──────── Data for processing ────────

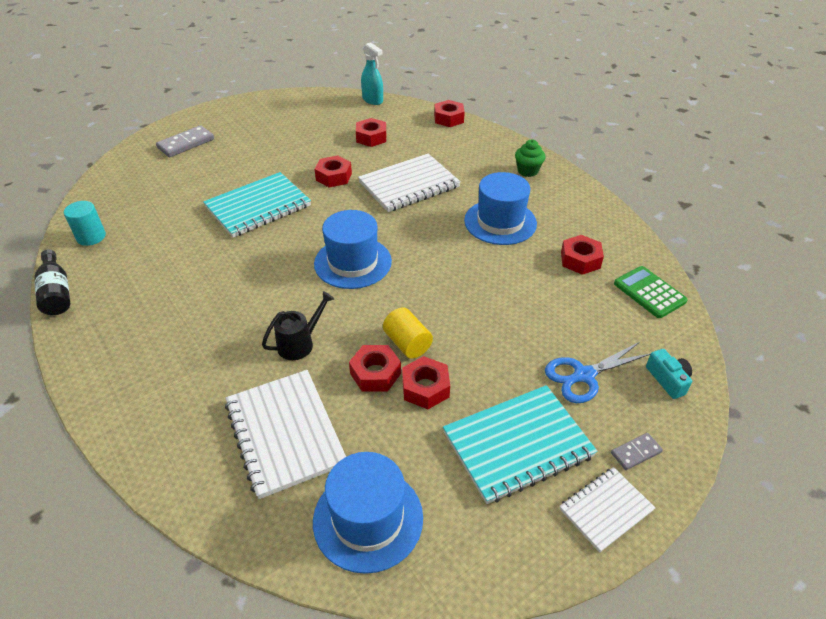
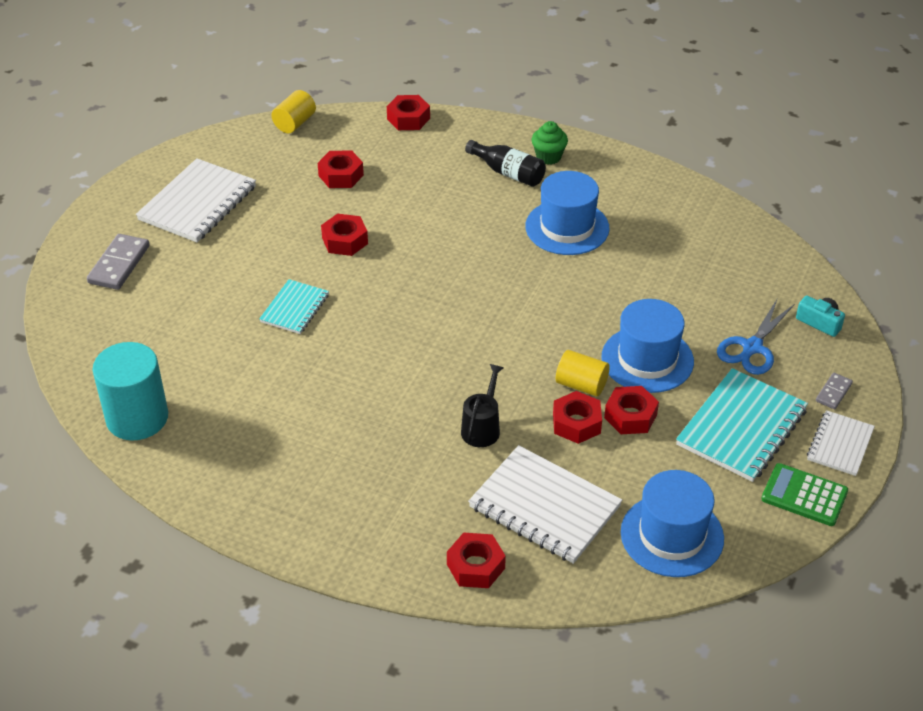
camera: 30 degrees left, 0 degrees up
(57, 292) = (173, 489): black bottle -> black bottle (508, 173)
(91, 237) = (137, 418): turquoise cylinder -> turquoise cylinder, size x1.73
(258, 207) = (294, 308): turquoise notebook -> turquoise notebook, size x0.58
(353, 262) = (458, 329): blue hat -> blue hat (647, 359)
(372, 100) = (294, 123): turquoise spray bottle -> yellow cylinder
(409, 185) = (437, 220): white notebook -> white notebook (197, 203)
(580, 260) = (672, 239): red nut -> red nut (475, 566)
(649, 292) = (754, 248): green calculator -> green calculator (804, 495)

────────

**Instructions to follow**.
Would you restate word for word every line from the one holding "(372, 100) = (294, 123): turquoise" to the end of the entries, both ends included?

**Exercise response**.
(372, 100) = (294, 123): turquoise spray bottle -> yellow cylinder
(409, 185) = (437, 220): white notebook -> white notebook (197, 203)
(580, 260) = (672, 239): red nut -> red nut (475, 566)
(649, 292) = (754, 248): green calculator -> green calculator (804, 495)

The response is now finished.